• **Exercise goal**
Below are some records. Output the lines from the first one through the line that holds "brown 1x1 cone [581,122,633,209] -> none", exactly as written, with no pictures.

• **Data for the task**
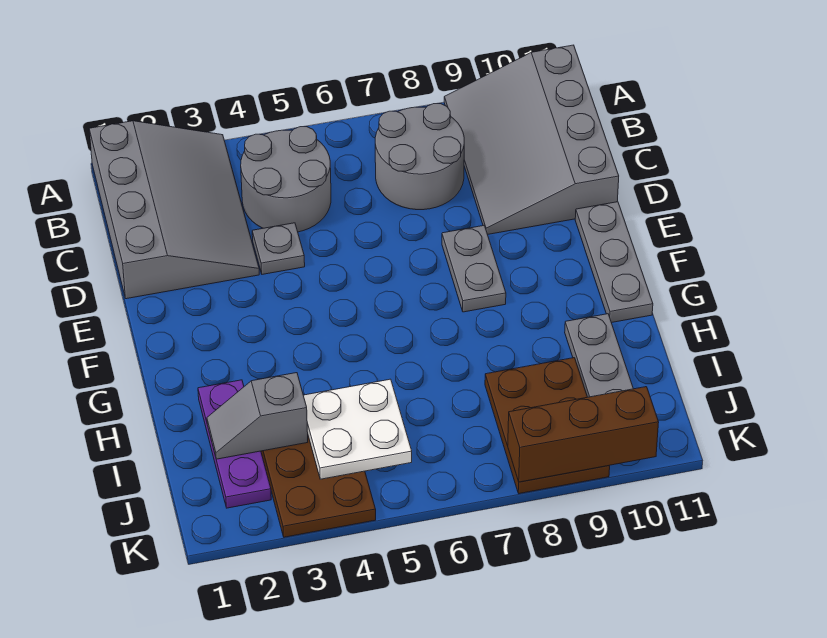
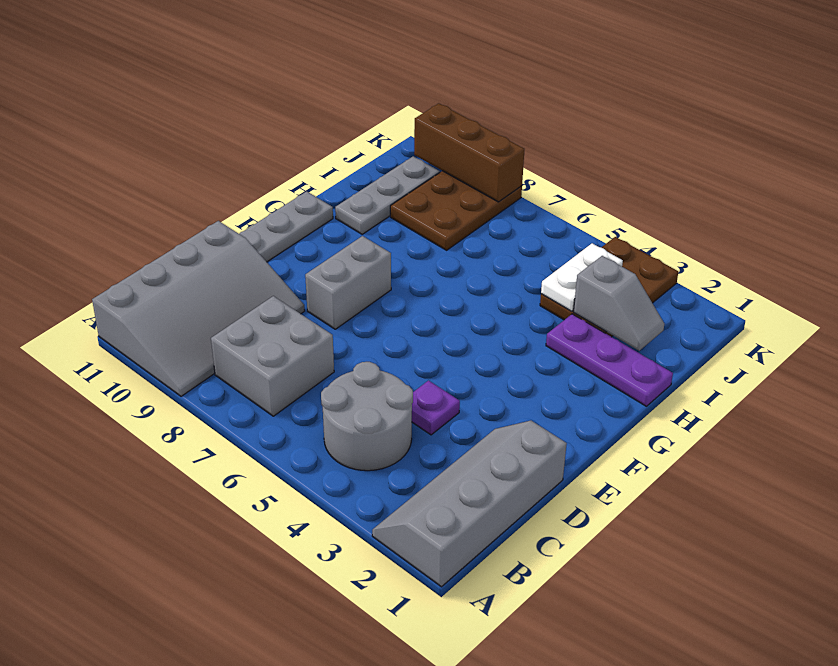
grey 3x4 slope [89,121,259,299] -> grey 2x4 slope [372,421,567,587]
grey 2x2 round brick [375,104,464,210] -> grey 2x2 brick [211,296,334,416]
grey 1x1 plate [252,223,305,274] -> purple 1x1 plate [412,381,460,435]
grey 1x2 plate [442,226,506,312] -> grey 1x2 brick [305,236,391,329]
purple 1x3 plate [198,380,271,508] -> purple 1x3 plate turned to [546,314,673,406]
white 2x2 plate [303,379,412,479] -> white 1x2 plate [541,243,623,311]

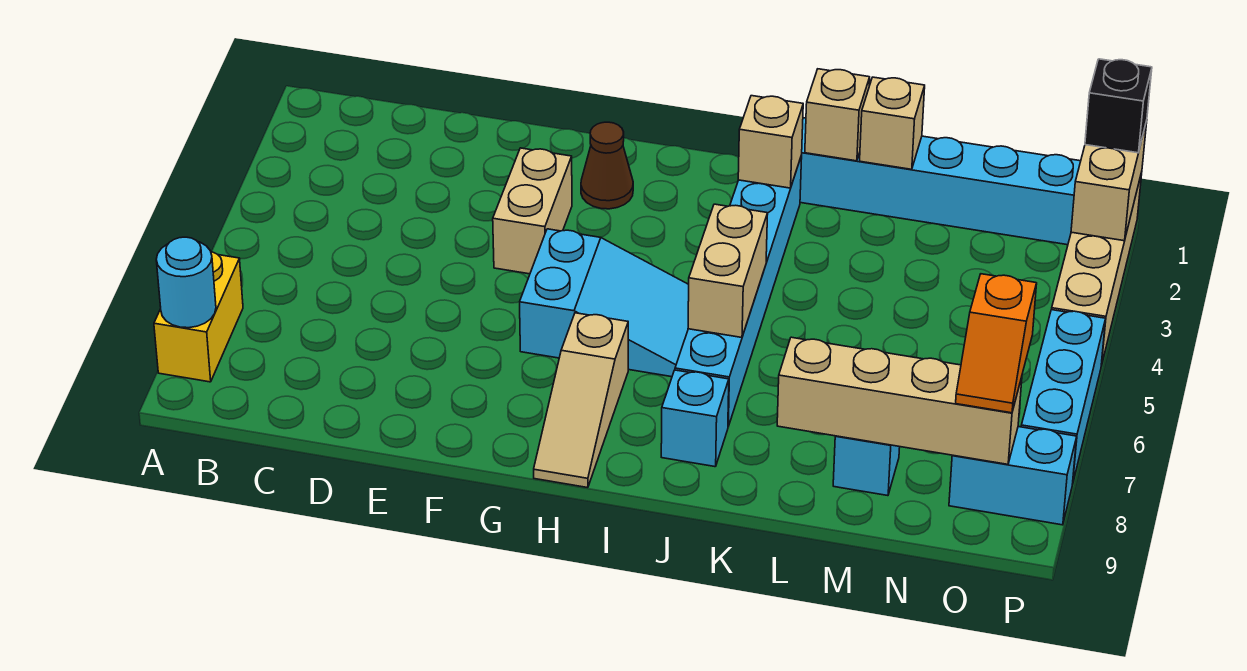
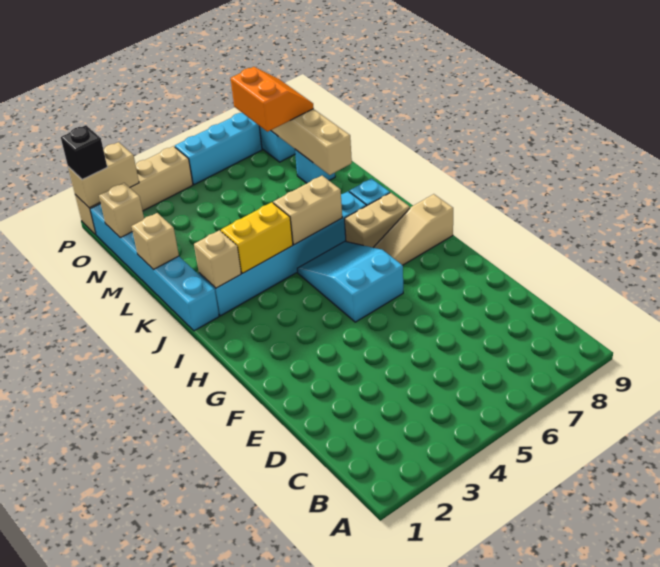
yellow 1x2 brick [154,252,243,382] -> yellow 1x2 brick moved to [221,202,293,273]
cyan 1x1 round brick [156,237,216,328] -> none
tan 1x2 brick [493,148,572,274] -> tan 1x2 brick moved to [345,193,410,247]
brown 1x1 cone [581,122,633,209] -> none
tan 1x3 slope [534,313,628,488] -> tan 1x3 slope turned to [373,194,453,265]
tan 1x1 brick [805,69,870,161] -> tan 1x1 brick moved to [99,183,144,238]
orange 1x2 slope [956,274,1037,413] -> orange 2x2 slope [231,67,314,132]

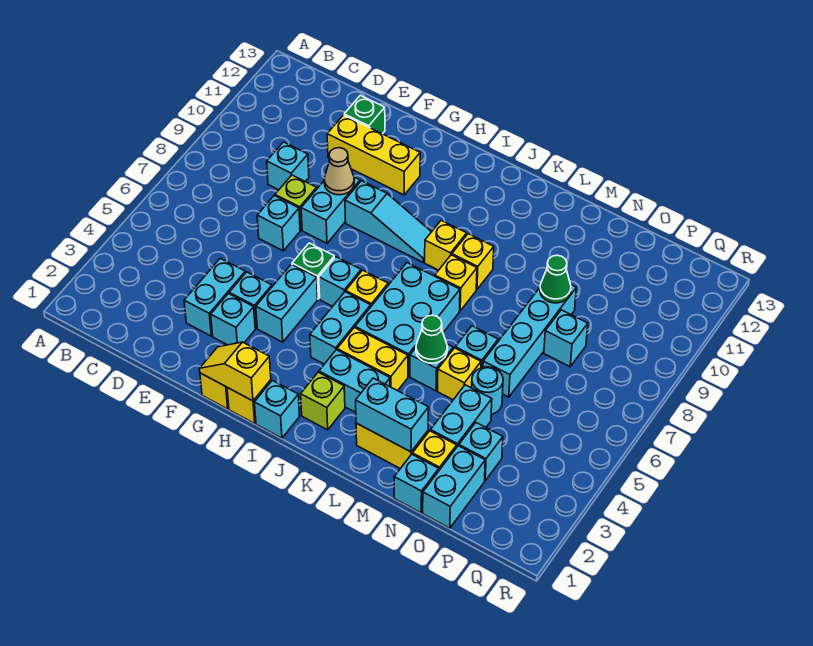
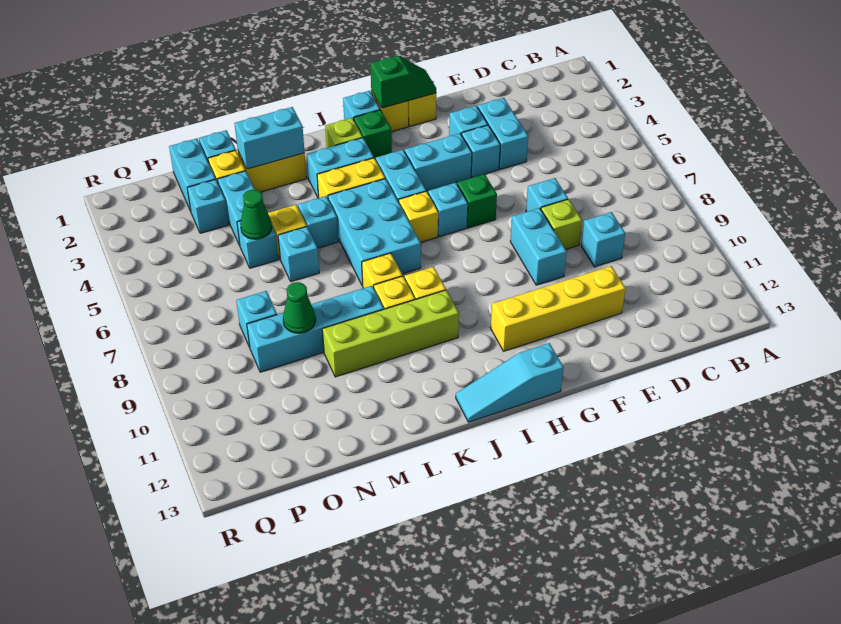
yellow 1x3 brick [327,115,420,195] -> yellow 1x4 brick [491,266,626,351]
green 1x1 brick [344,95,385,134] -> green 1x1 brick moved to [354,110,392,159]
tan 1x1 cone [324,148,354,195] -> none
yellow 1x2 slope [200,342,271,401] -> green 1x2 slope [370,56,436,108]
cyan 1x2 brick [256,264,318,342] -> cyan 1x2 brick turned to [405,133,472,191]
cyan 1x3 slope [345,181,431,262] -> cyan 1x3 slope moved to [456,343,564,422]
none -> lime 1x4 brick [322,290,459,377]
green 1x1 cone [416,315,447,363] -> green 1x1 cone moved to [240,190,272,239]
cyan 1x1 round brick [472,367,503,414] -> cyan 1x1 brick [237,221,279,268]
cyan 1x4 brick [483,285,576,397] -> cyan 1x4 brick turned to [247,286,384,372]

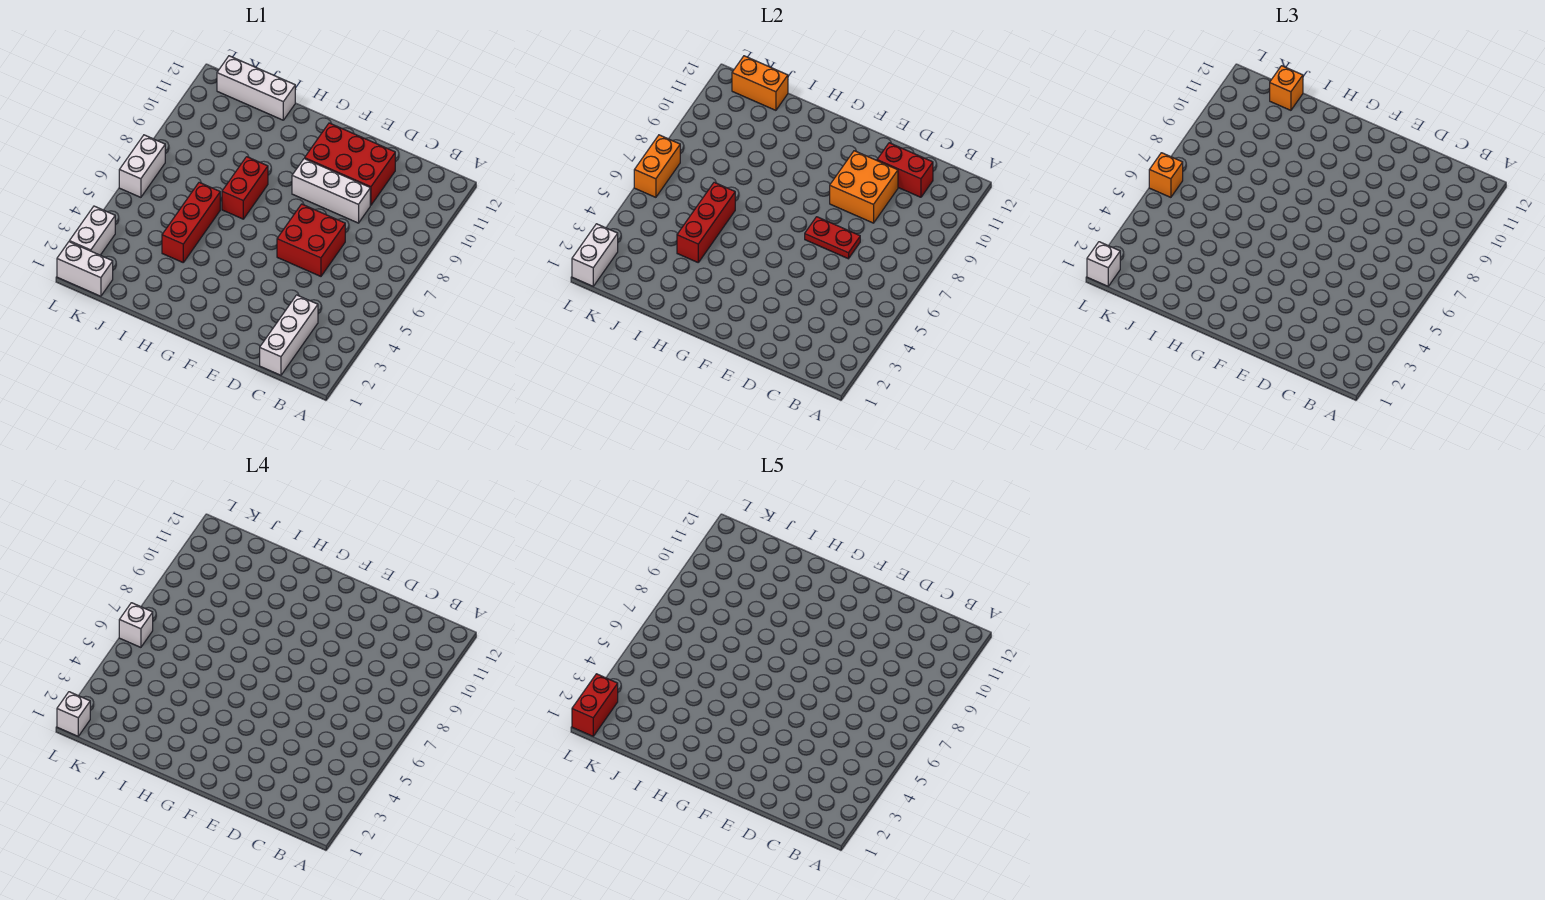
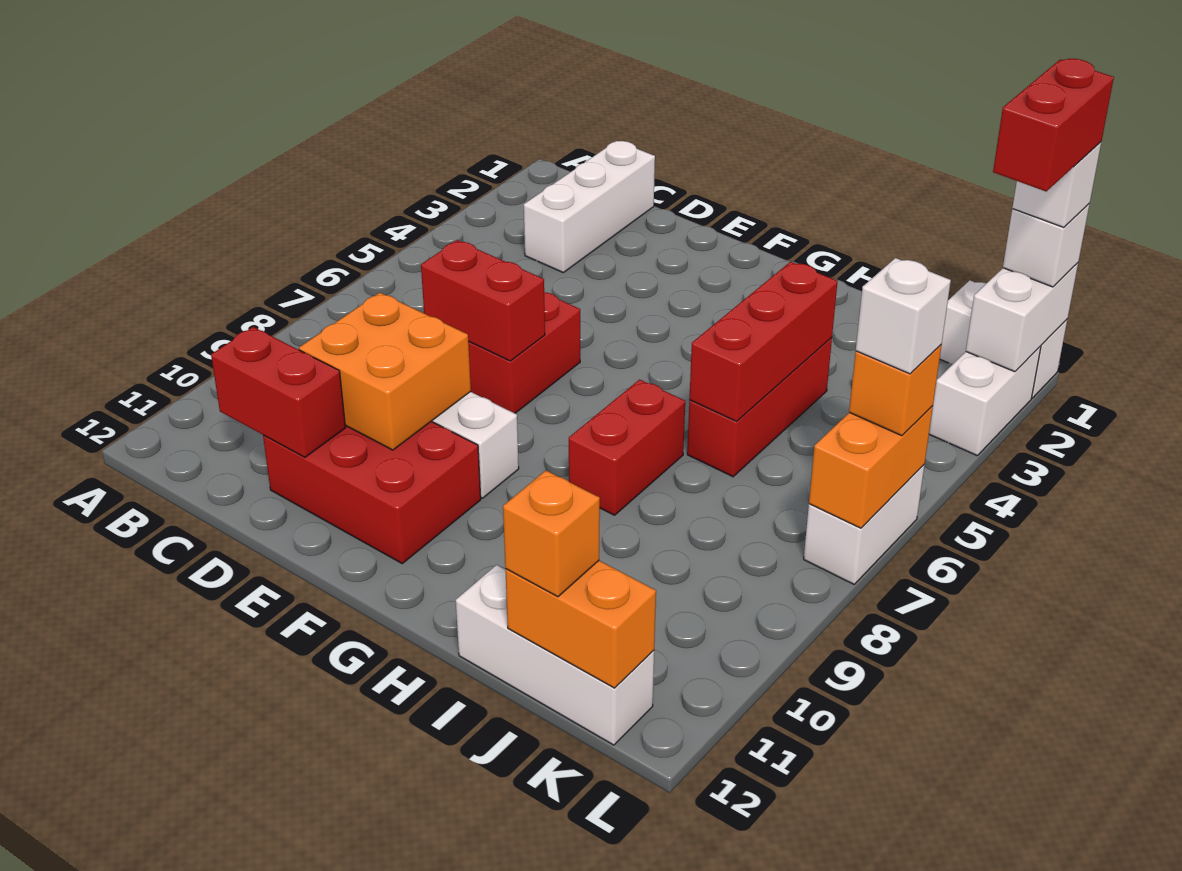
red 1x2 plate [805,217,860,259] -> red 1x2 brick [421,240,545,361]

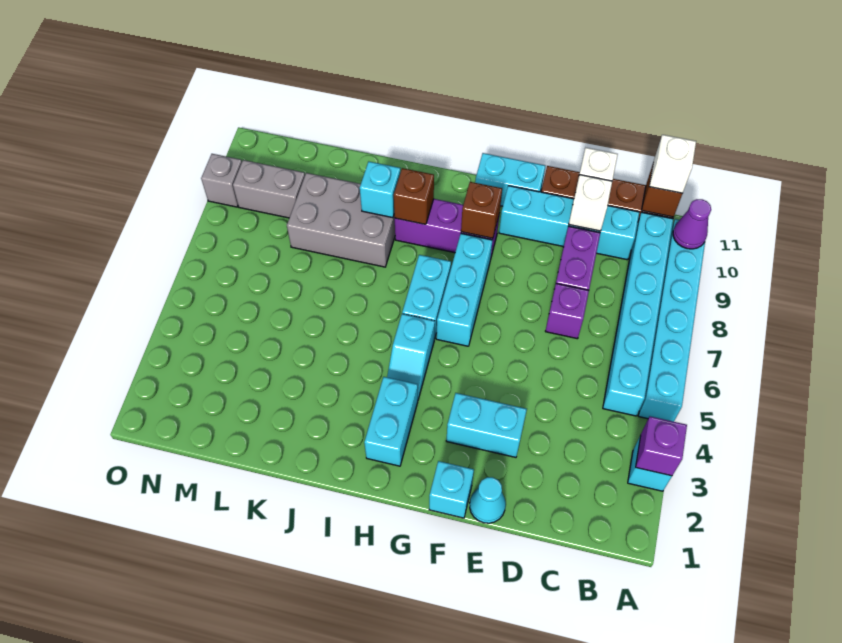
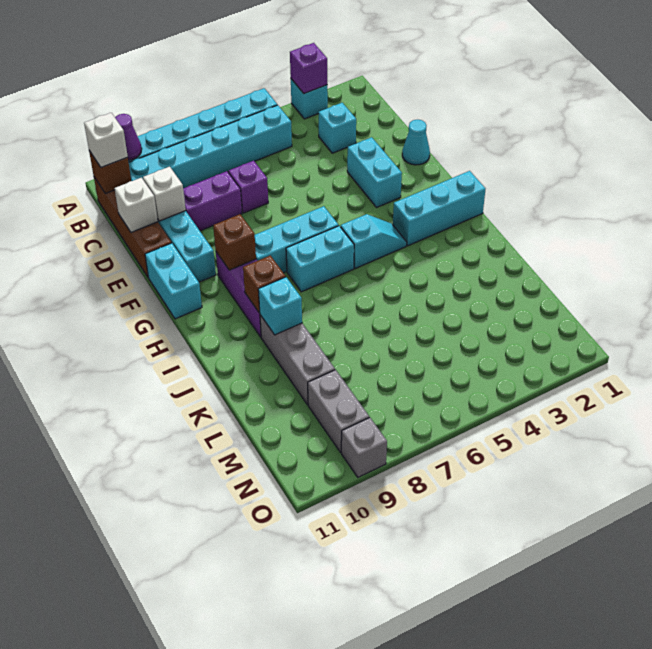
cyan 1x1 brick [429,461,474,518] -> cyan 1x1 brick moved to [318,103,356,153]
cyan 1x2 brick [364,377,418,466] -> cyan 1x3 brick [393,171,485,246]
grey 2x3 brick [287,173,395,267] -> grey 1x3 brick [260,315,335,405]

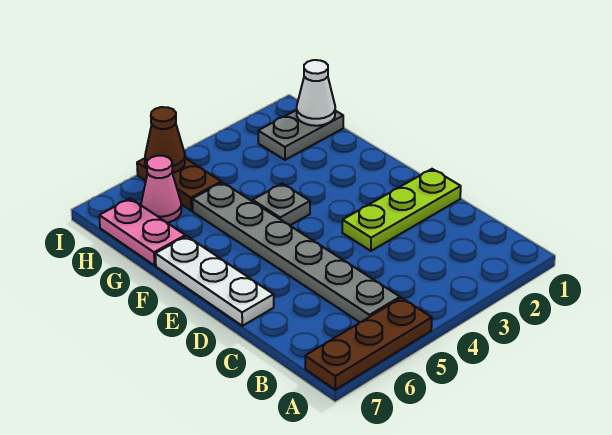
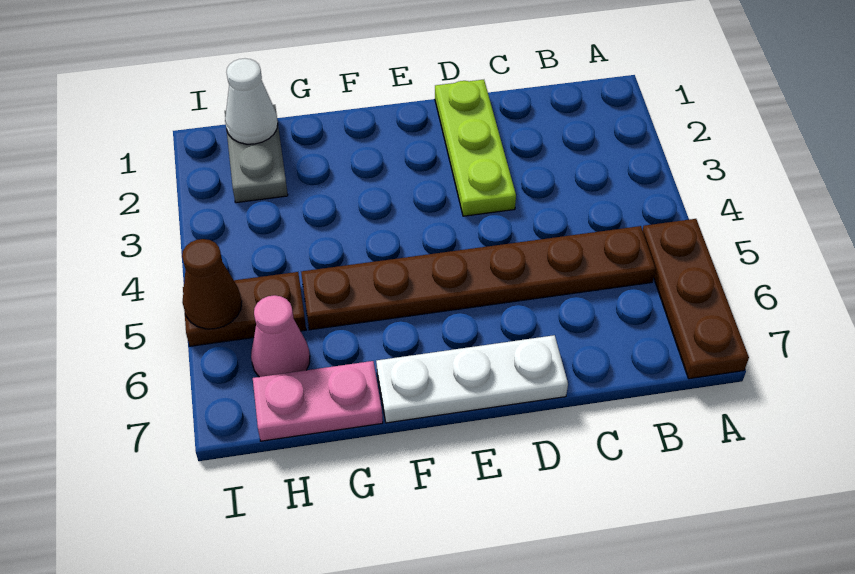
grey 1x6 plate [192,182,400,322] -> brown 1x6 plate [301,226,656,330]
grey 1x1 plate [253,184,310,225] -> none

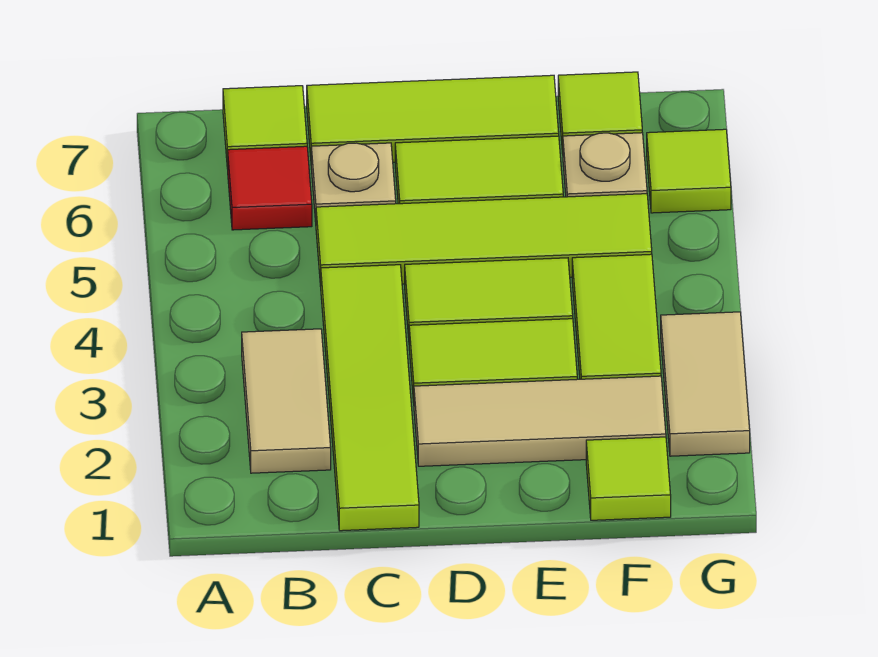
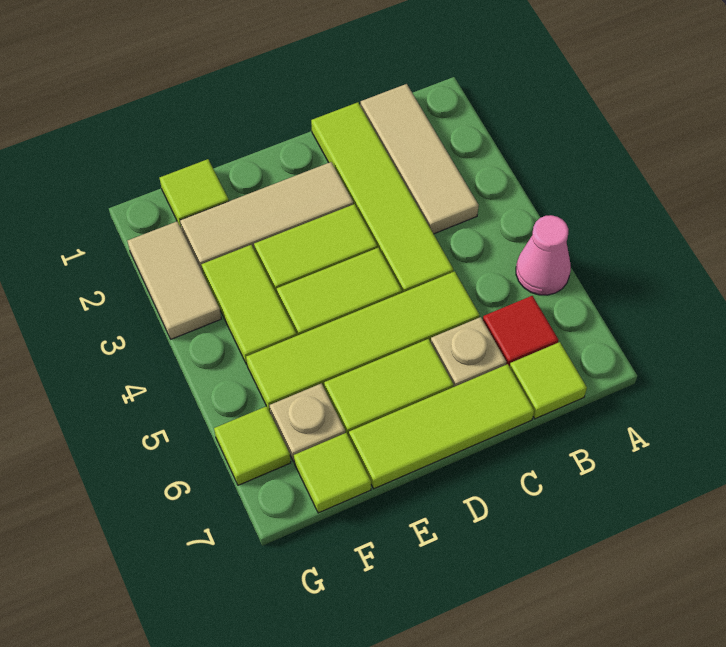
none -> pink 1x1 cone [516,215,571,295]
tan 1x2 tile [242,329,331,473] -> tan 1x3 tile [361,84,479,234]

• **Solved problem**
grey 3x4 slope [89,121,259,299] -> grey 2x4 slope [372,421,567,587]
grey 2x2 round brick [375,104,464,210] -> grey 2x2 brick [211,296,334,416]
grey 1x1 plate [252,223,305,274] -> purple 1x1 plate [412,381,460,435]
grey 1x2 plate [442,226,506,312] -> grey 1x2 brick [305,236,391,329]
purple 1x3 plate [198,380,271,508] -> purple 1x3 plate turned to [546,314,673,406]
white 2x2 plate [303,379,412,479] -> white 1x2 plate [541,243,623,311]

yellow 1x2 brick [154,252,243,382] -> yellow 1x2 brick moved to [221,202,293,273]
cyan 1x1 round brick [156,237,216,328] -> none
tan 1x2 brick [493,148,572,274] -> tan 1x2 brick moved to [345,193,410,247]
brown 1x1 cone [581,122,633,209] -> none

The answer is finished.